→ Provided material:
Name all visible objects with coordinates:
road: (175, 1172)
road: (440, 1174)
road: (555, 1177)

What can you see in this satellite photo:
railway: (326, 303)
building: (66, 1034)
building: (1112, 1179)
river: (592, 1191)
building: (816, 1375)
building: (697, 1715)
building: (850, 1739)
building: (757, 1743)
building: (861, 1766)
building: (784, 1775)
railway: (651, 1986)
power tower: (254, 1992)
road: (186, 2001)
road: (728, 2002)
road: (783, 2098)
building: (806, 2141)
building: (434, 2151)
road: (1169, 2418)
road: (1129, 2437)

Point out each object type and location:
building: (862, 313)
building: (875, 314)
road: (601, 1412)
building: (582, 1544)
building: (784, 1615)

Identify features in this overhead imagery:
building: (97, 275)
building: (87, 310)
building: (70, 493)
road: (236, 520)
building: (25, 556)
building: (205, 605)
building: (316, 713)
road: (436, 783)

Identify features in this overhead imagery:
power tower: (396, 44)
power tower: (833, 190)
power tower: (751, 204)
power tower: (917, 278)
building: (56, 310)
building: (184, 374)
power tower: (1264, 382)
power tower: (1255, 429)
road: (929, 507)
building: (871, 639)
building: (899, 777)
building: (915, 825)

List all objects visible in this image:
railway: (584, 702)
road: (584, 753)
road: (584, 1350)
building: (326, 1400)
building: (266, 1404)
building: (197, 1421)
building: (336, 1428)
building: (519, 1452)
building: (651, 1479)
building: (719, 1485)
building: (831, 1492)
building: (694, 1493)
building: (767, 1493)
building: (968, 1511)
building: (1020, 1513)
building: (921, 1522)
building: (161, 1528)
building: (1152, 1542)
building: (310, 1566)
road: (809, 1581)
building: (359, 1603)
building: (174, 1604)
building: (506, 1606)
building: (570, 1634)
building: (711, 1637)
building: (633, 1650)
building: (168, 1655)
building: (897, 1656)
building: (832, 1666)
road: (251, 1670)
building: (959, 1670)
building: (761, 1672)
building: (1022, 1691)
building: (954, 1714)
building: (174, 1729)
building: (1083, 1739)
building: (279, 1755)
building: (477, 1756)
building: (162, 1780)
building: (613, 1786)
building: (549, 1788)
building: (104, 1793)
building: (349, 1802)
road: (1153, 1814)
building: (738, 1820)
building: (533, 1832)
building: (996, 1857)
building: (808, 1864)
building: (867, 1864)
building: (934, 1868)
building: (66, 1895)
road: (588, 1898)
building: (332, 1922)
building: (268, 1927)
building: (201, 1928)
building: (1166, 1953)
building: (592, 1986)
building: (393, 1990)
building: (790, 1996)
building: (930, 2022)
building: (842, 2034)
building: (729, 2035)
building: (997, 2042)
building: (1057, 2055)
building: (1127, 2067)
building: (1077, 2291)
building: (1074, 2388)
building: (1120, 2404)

→ Problem requirements:
Write out every line of the preceding listing that contains "tower".

→ Worked solution:
power tower: (254, 1992)
power tower: (396, 44)
power tower: (833, 190)
power tower: (751, 204)
power tower: (917, 278)
power tower: (1264, 382)
power tower: (1255, 429)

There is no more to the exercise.